::: Input for this task :::
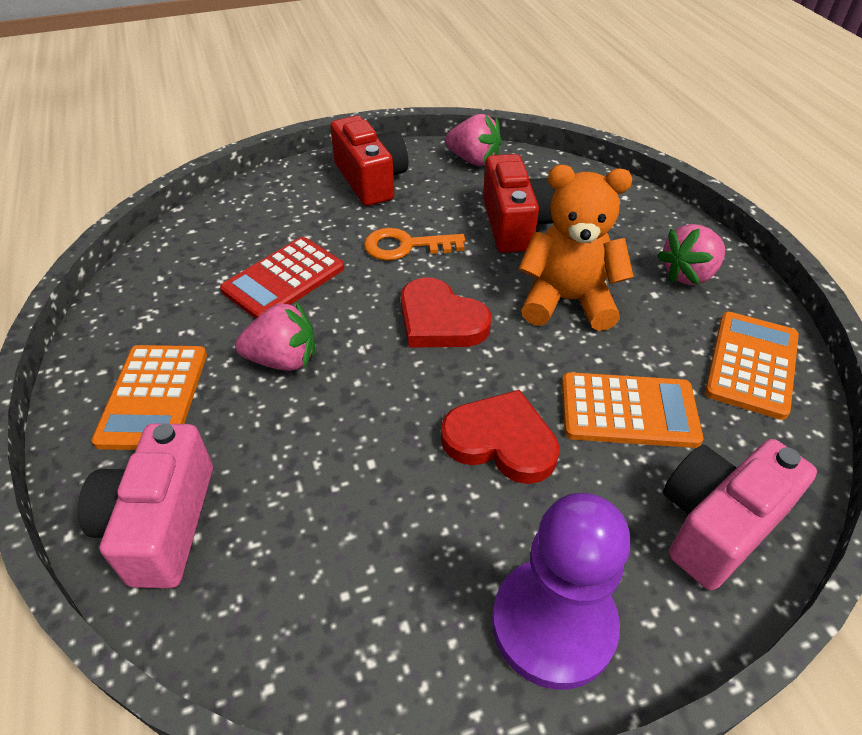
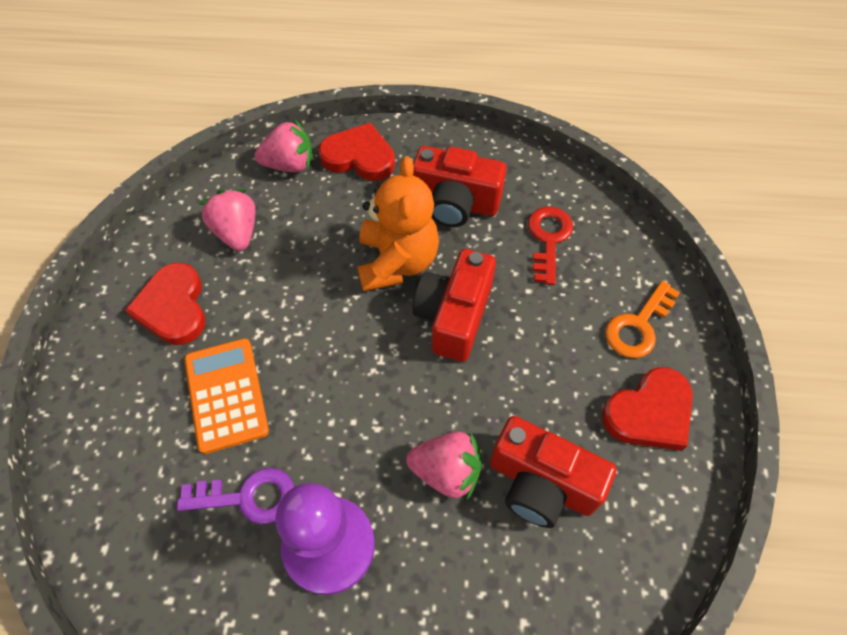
orange calculator: 3 -> 1
pink camera: 2 -> 0
purple key: 0 -> 1
red calculator: 1 -> 0
red camera: 2 -> 3
red heart: 2 -> 3
red key: 0 -> 1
:::
[What to work on]
Give back one number only: the count of lines in the entries that hold the string "calculator".

[Response to the exercise]
2